- **YOUR TASK**
Set down the data below in full and exactly, minus the pictures.

(RECORDS PROVIDED)

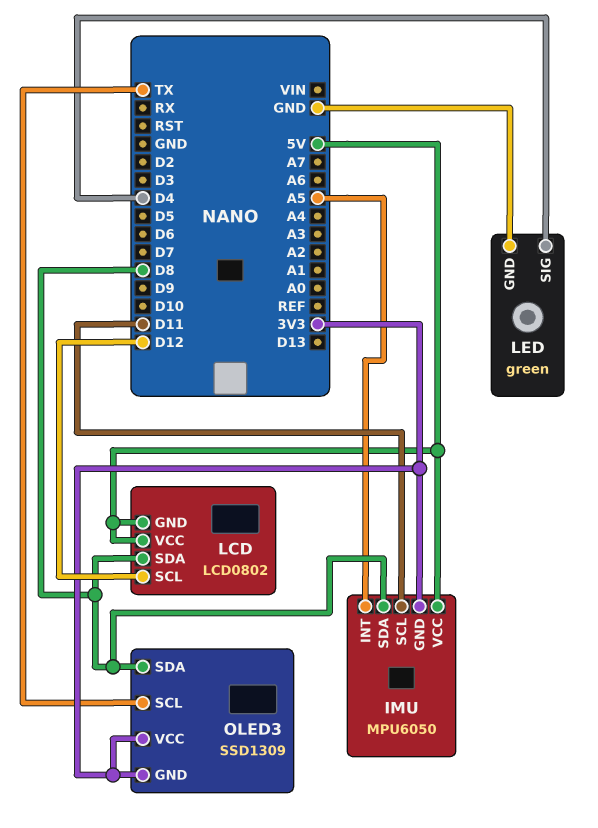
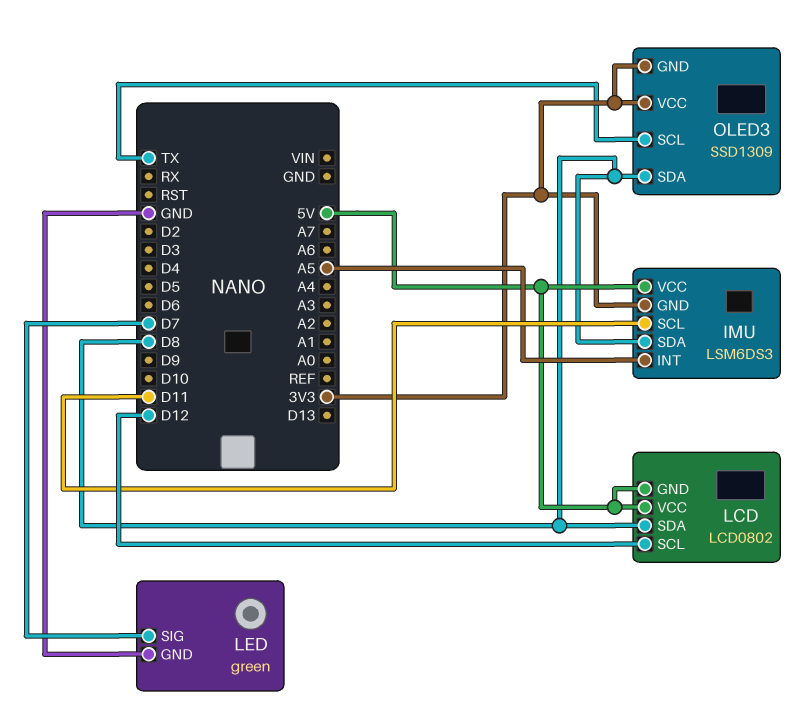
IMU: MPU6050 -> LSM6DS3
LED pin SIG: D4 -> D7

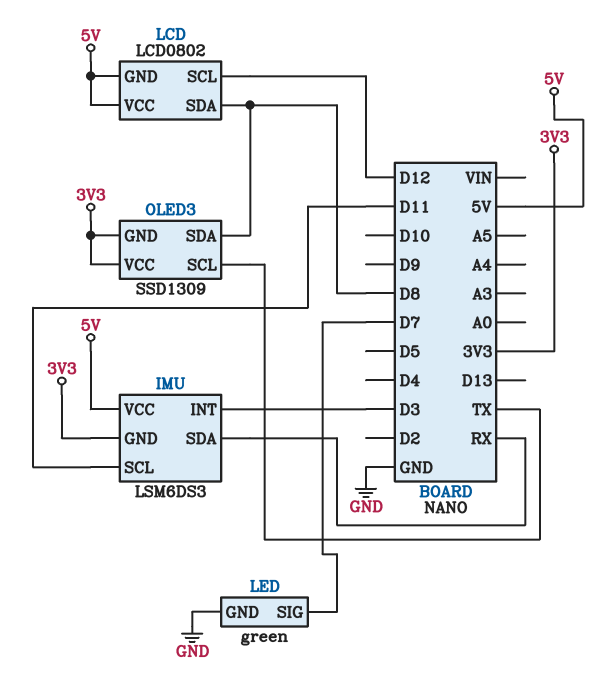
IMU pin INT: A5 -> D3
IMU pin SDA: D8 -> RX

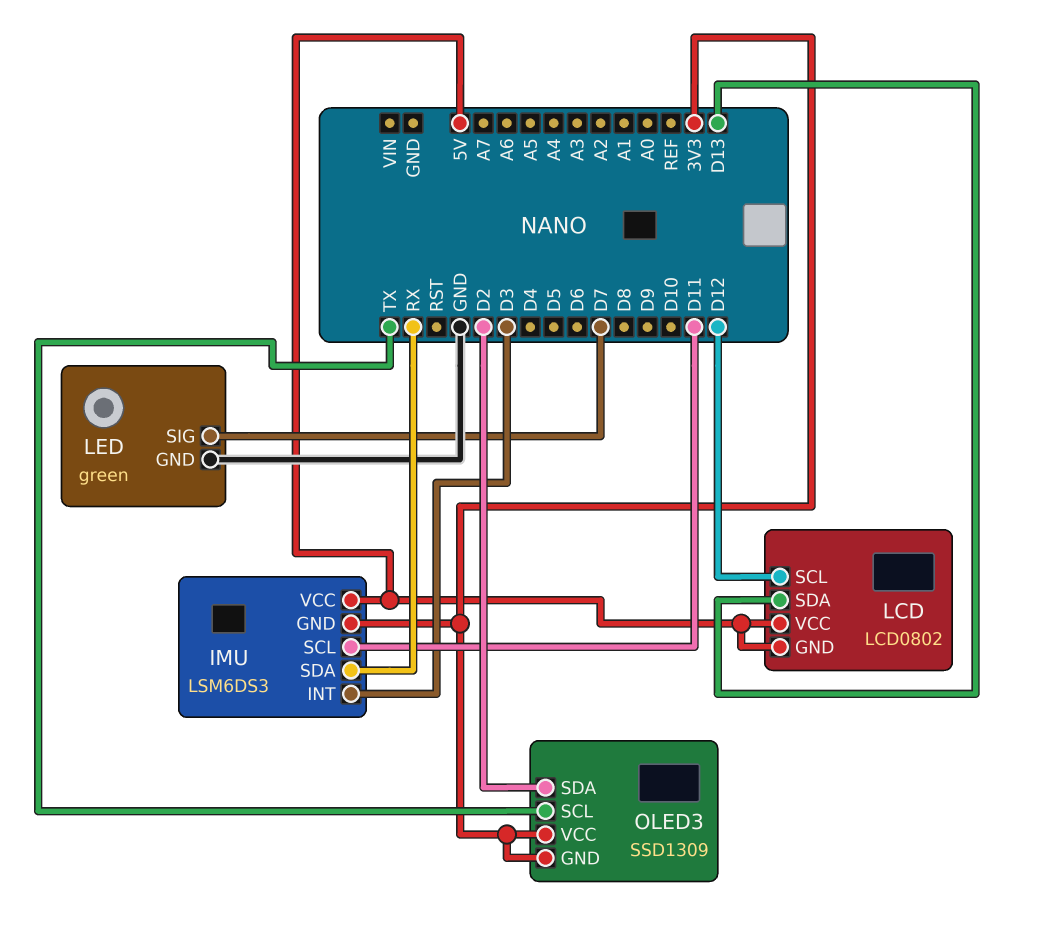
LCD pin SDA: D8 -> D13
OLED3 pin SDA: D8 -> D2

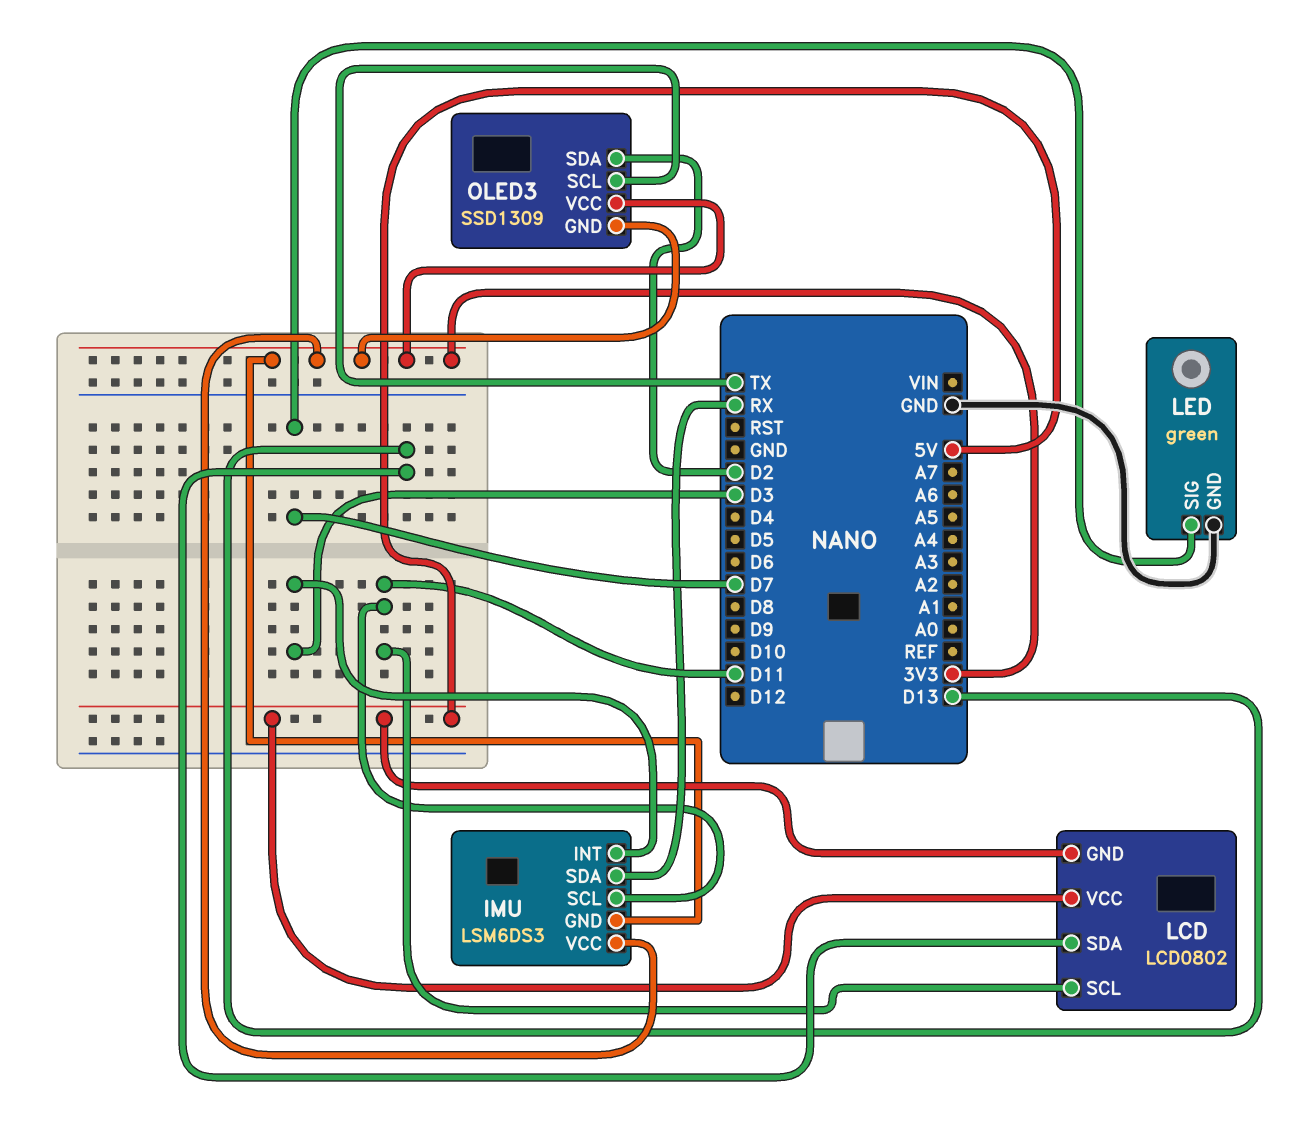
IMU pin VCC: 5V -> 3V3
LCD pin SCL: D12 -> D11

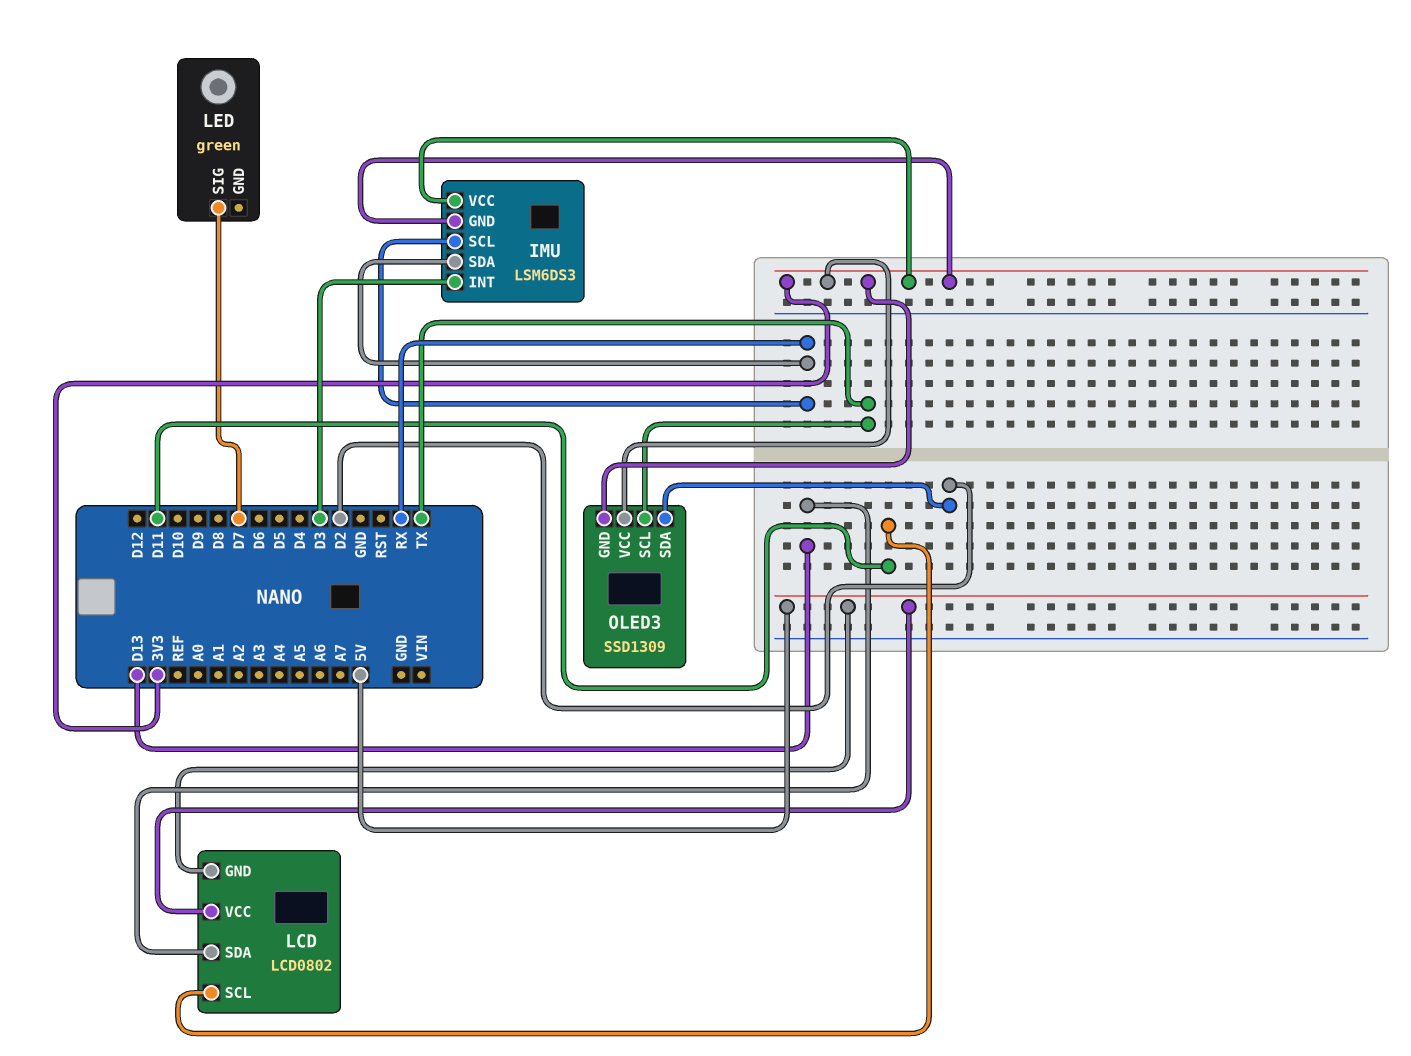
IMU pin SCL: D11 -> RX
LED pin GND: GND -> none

(End RECORDS PROVIDED)

- **ANSWER FOR THE TASK**
IMU: MPU6050 -> LSM6DS3
LED pin SIG: D4 -> D7

IMU pin INT: A5 -> D3
IMU pin SDA: D8 -> RX

LCD pin SDA: D8 -> D13
OLED3 pin SDA: D8 -> D2

IMU pin VCC: 5V -> 3V3
LCD pin SCL: D12 -> D11

IMU pin SCL: D11 -> RX
LED pin GND: GND -> none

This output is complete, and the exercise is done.